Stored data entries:
....
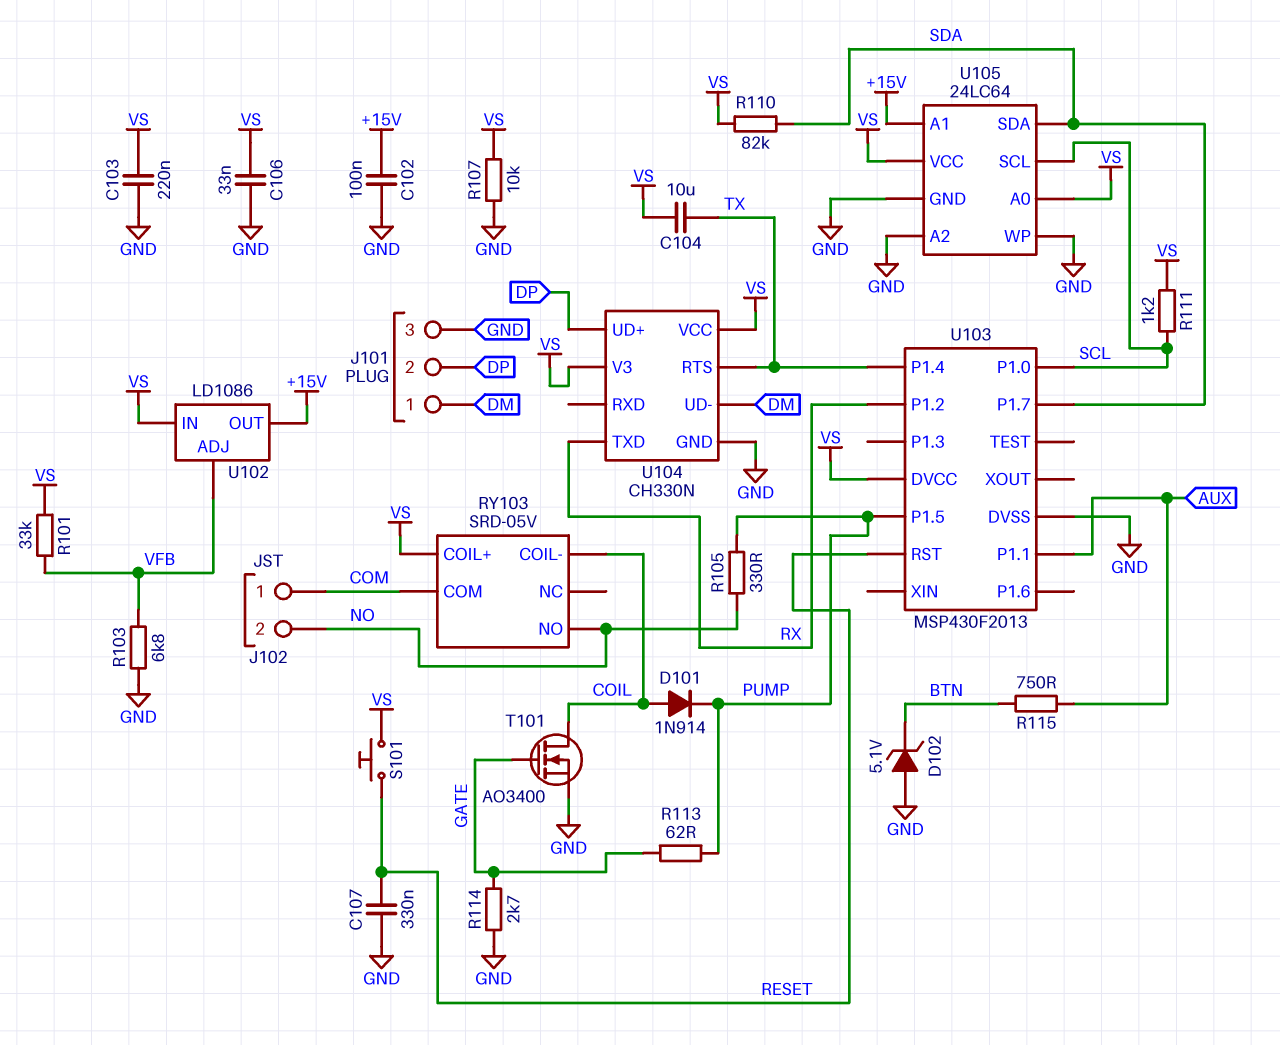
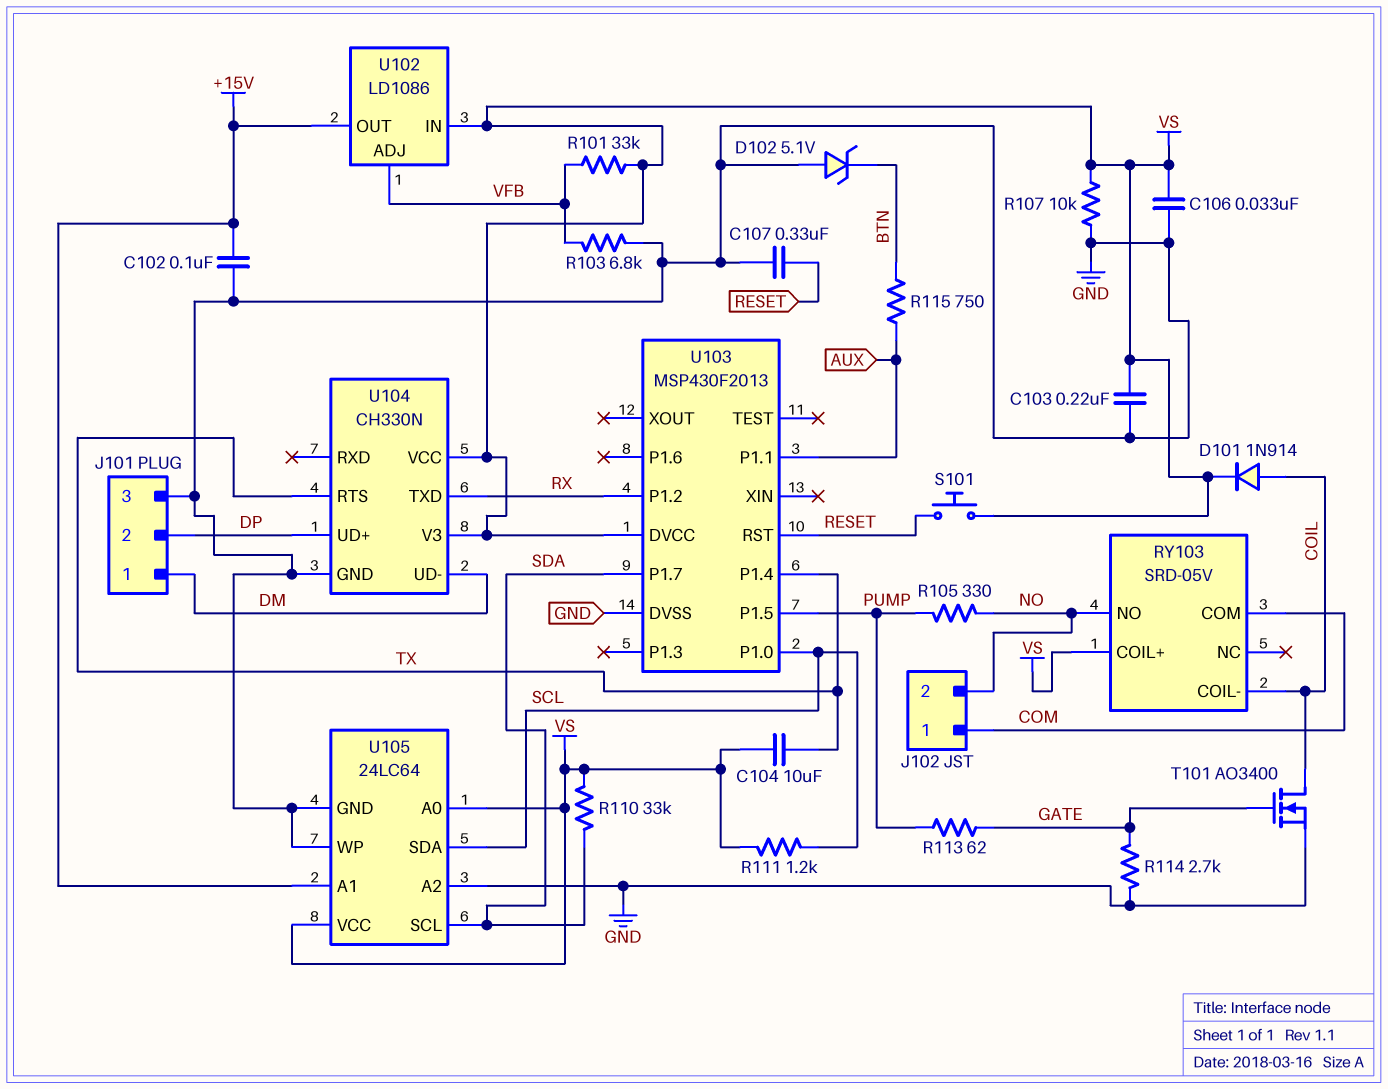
D101: diode 1N914 (A COIL, K PUMP) -> diode 1N914 (A COIL, K VS)
R110: 82k (SDA, VS) -> 33k (SDA, VS)
U105 pin SCL: SCL -> SDA
U105 pin SDA: SDA -> SCL

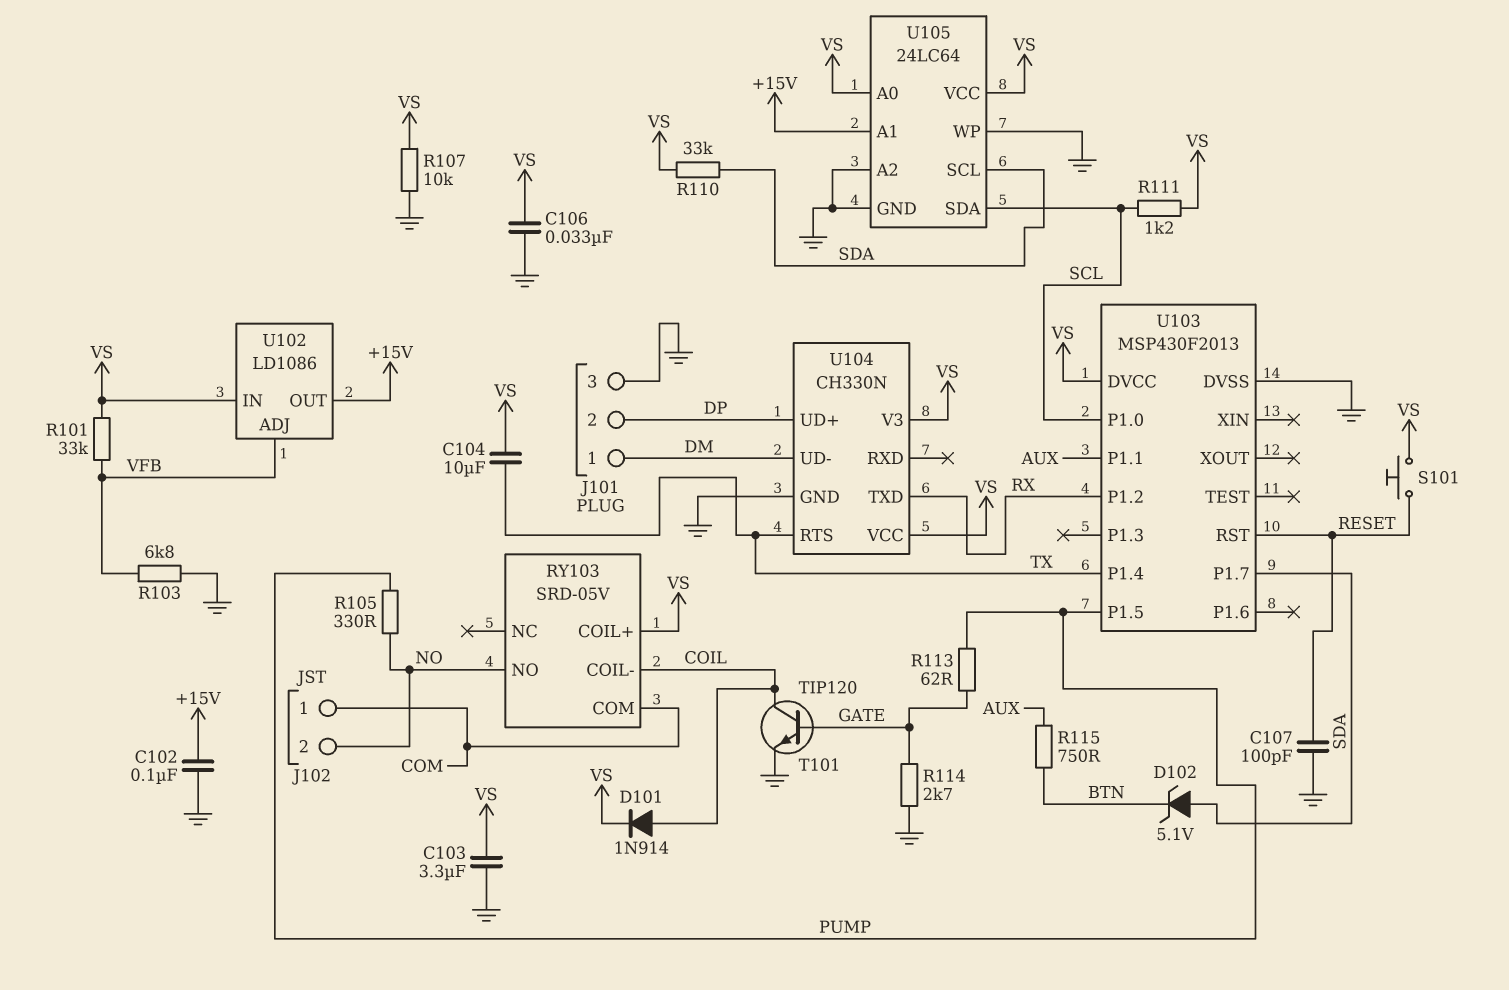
C103: 220nF (GND, VS) -> 3.3uF (GND, VS)
C107: 330nF (GND, RESET) -> 100pF (GND, RESET)
D102: zener 5.1V (A GND, K BTN) -> zener 5.1V (A SDA, K BTN)
T101: NMOS AO3400 (G GATE, D COIL, S GND) -> NPN TIP120 (B GATE, C COIL, E GND)

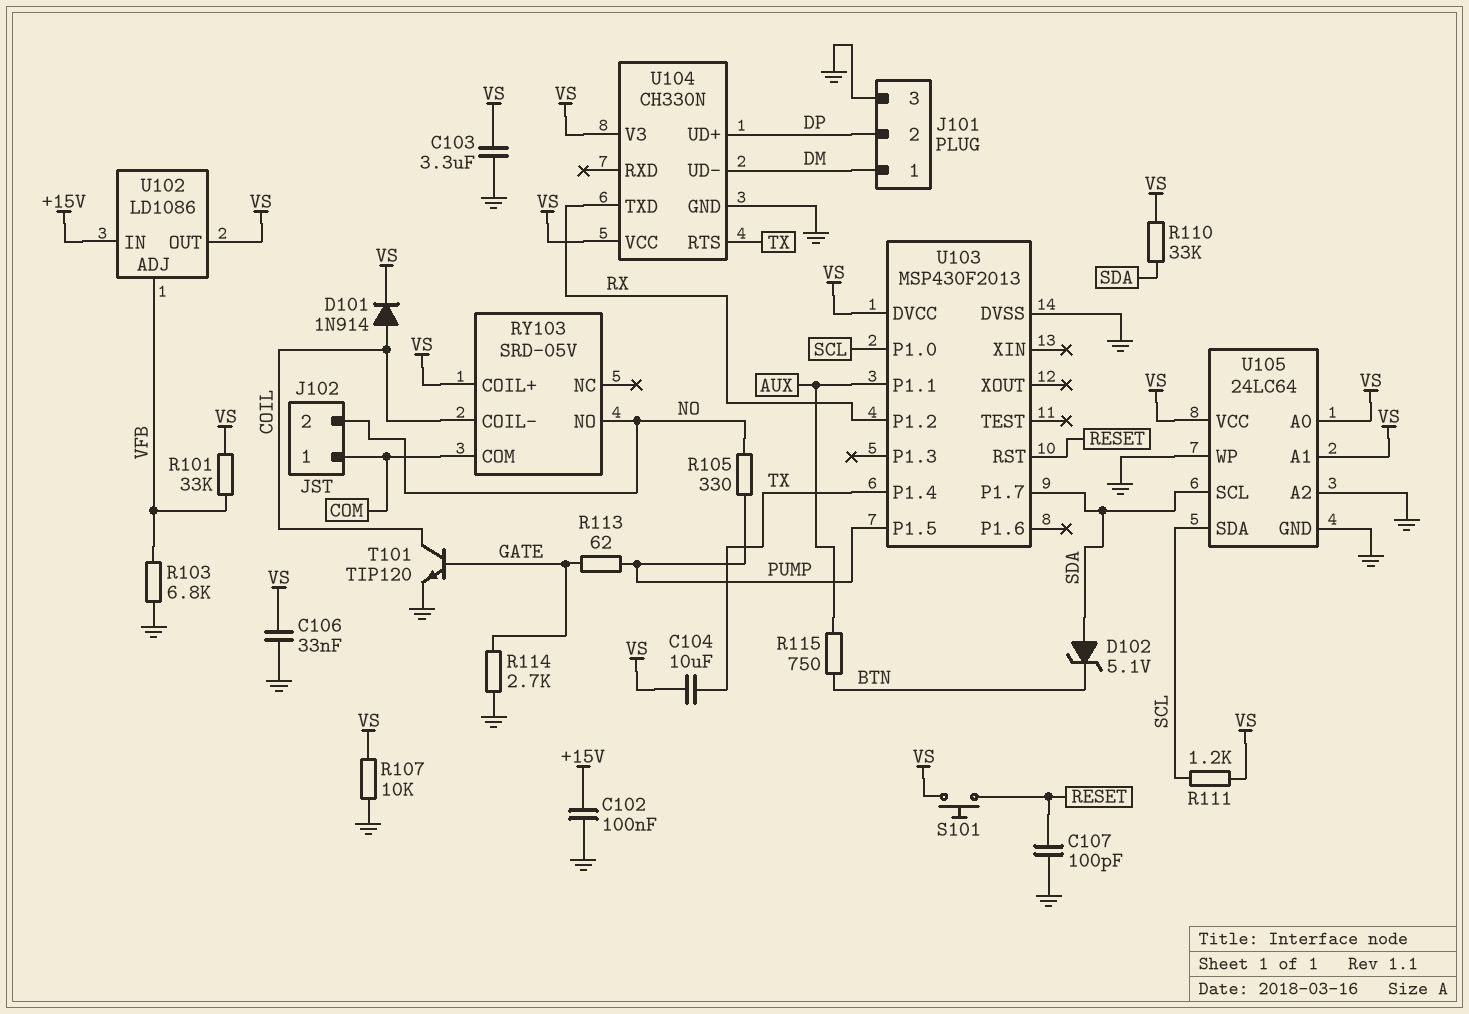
U102 pin IN: VS -> +15V
U102 pin OUT: +15V -> VS
U105 pin A1: +15V -> VS

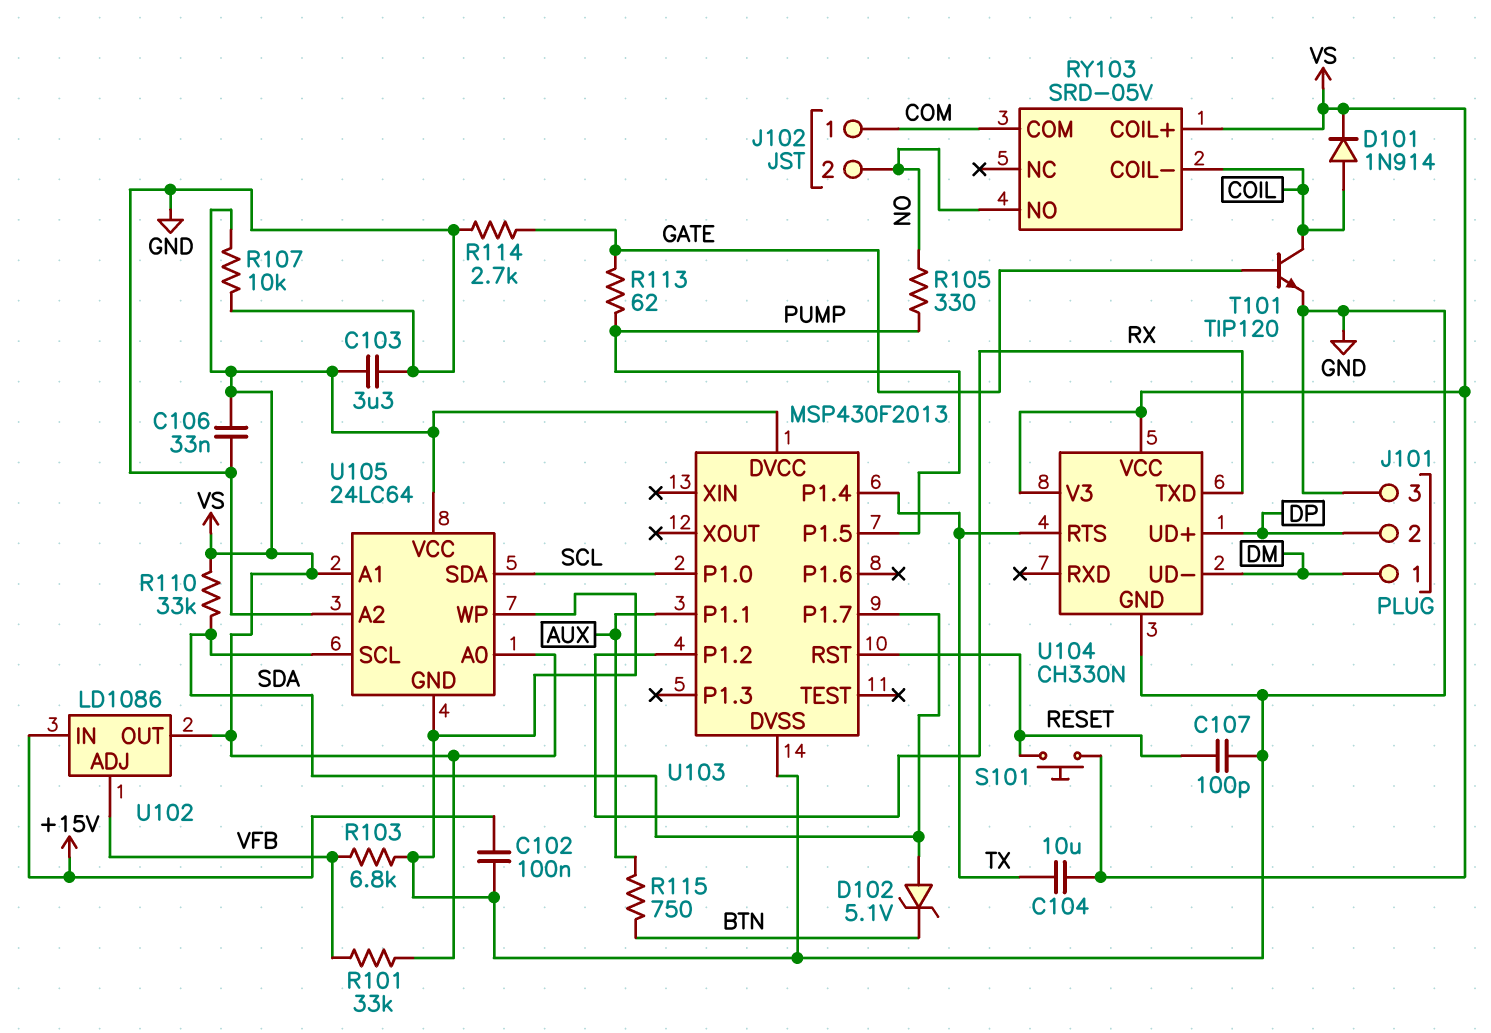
R111: 1.2k (SCL, VS) -> none

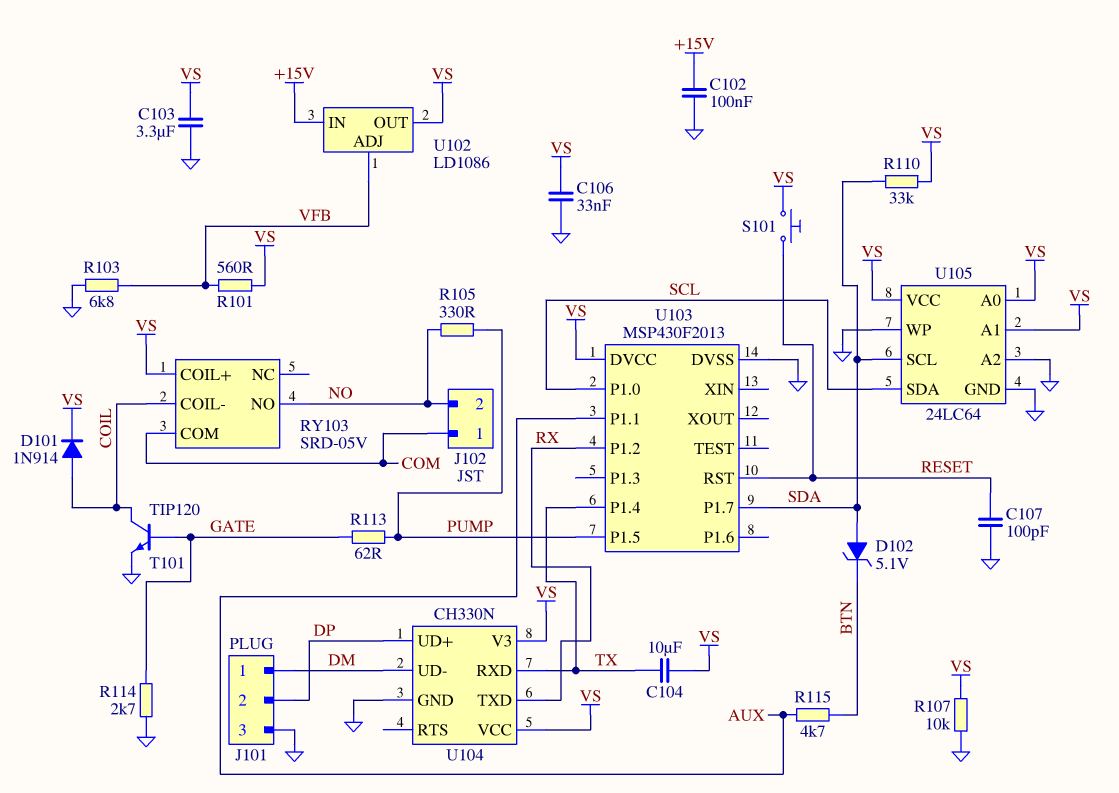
R101: 33k (VFB, VS) -> 560 (VFB, VS)
R115: 750 (AUX, BTN) -> 4.7k (AUX, BTN)
U104 pin RTS: TX -> none
U104 pin RXD: none -> TX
....
About this task: Every line between the one containing "C107: 330nF (GND, RESET)" and the last line of the data above, both included, should be copied exactly, but not the pictures.

Your response:
C107: 330nF (GND, RESET) -> 100pF (GND, RESET)
D102: zener 5.1V (A GND, K BTN) -> zener 5.1V (A SDA, K BTN)
T101: NMOS AO3400 (G GATE, D COIL, S GND) -> NPN TIP120 (B GATE, C COIL, E GND)

U102 pin IN: VS -> +15V
U102 pin OUT: +15V -> VS
U105 pin A1: +15V -> VS

R111: 1.2k (SCL, VS) -> none

R101: 33k (VFB, VS) -> 560 (VFB, VS)
R115: 750 (AUX, BTN) -> 4.7k (AUX, BTN)
U104 pin RTS: TX -> none
U104 pin RXD: none -> TX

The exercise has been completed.